Copy out each line of the entries below in which the string "none" appears.
===== Supplied records
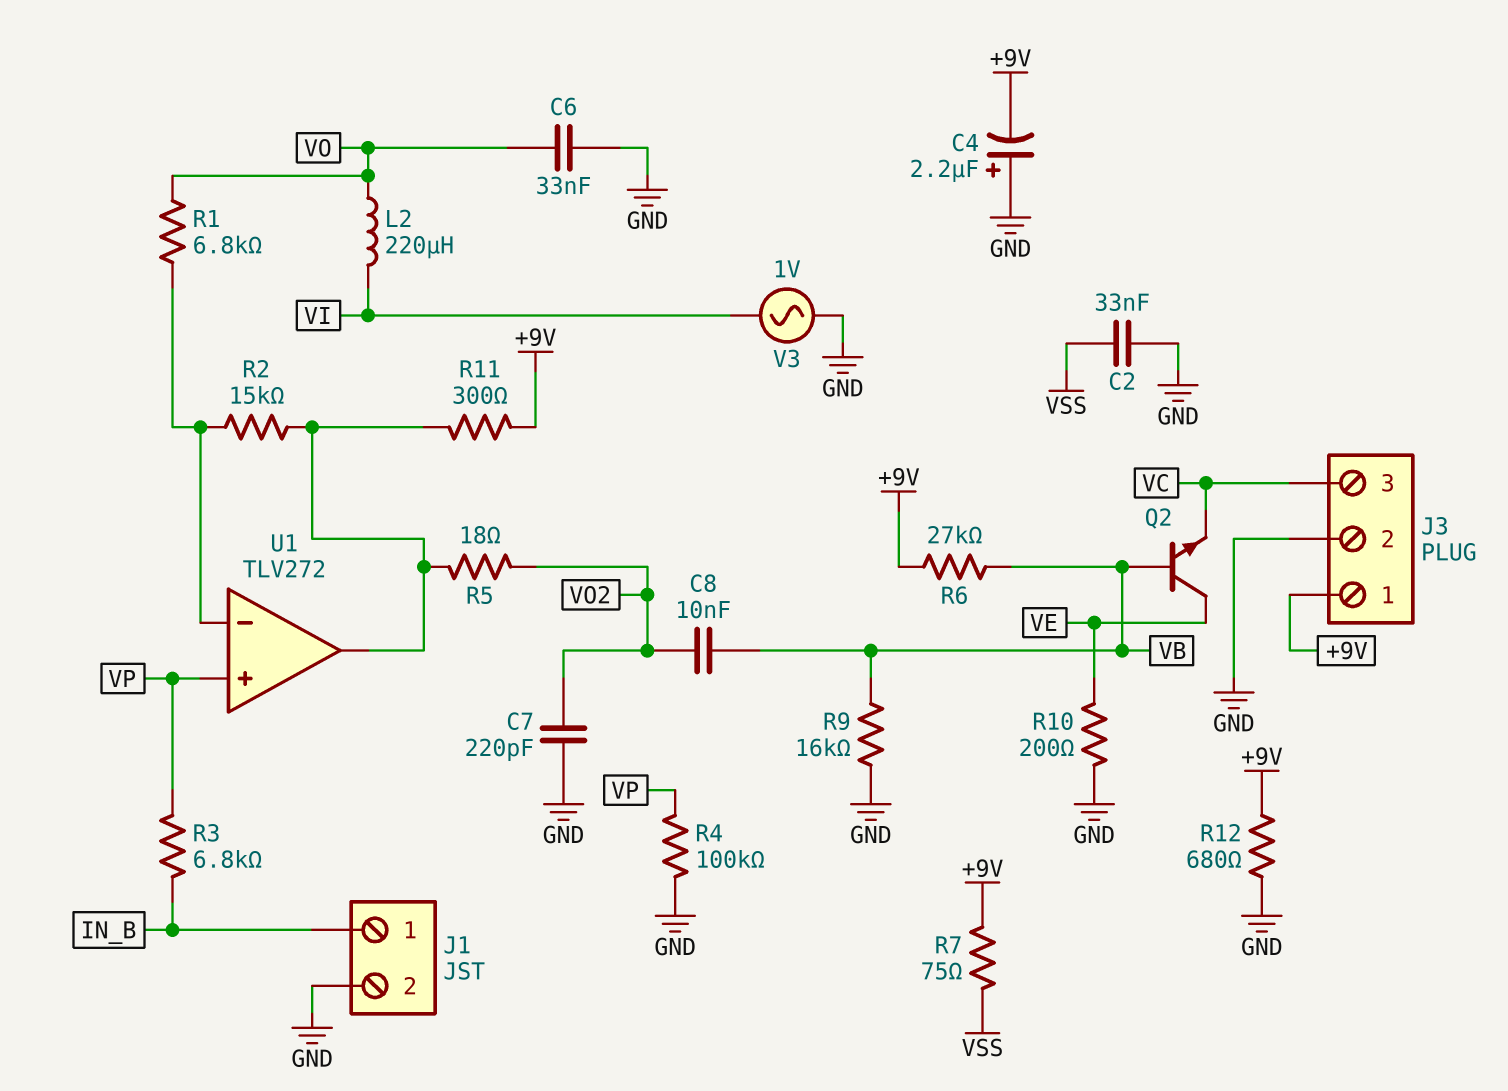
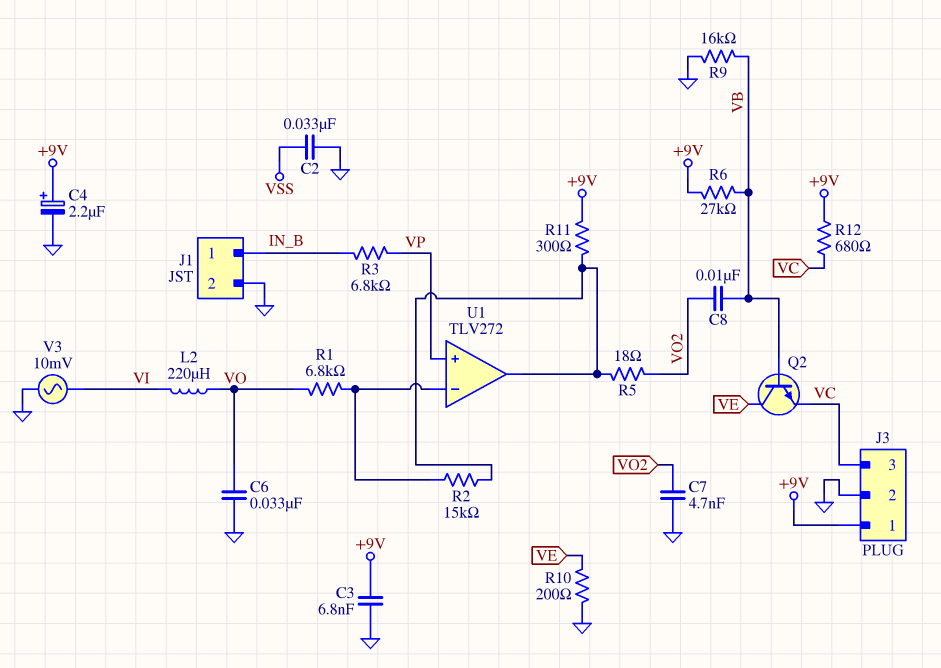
C3: none -> 6.8nF (+9V, GND)
C4: 2.2uF (plus GND, minus +9V) -> 2.2uF (plus +9V, minus GND)
C7: 220pF (GND, VO2) -> 4.7nF (GND, VO2)
R4: 100k (GND, VP) -> none
R7: 75 (+9V, VSS) -> none
R12: 680 (+9V, GND) -> 680 (+9V, VC)
V3: AC 1V (GND, VI) -> AC 10mV (GND, VI)

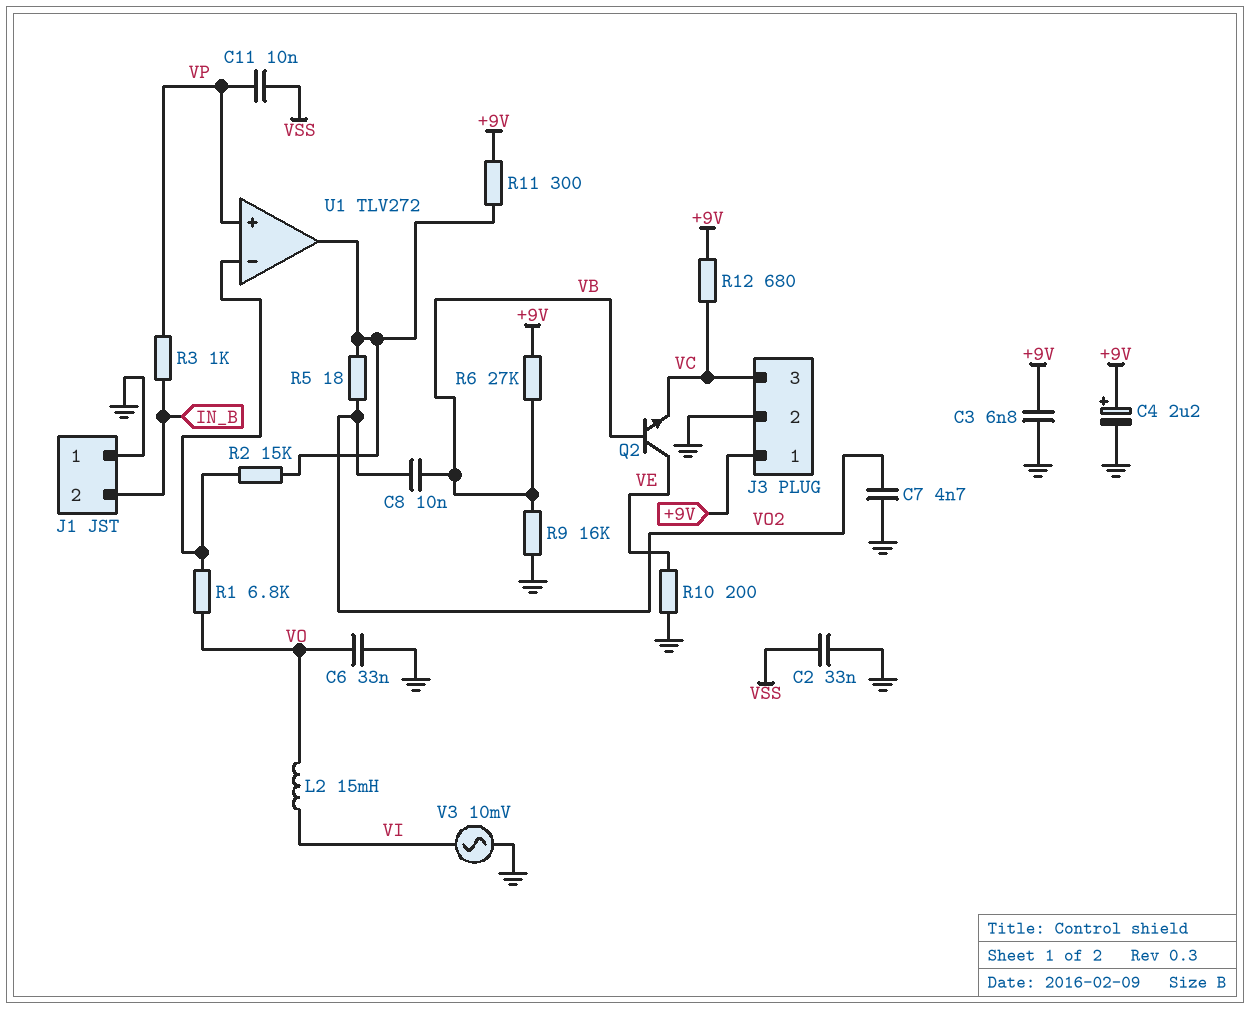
C11: none -> 10nF (VP, VSS)
J1 pin 1: IN_B -> GND
J1 pin 2: GND -> IN_B
L2: 220uH (VI, VO) -> 15mH (VI, VO)
R3: 6.8k (IN_B, VP) -> 1k (IN_B, VP)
==========
◆ Answer to the exercise
C3: none -> 6.8nF (+9V, GND)
R4: 100k (GND, VP) -> none
R7: 75 (+9V, VSS) -> none
C11: none -> 10nF (VP, VSS)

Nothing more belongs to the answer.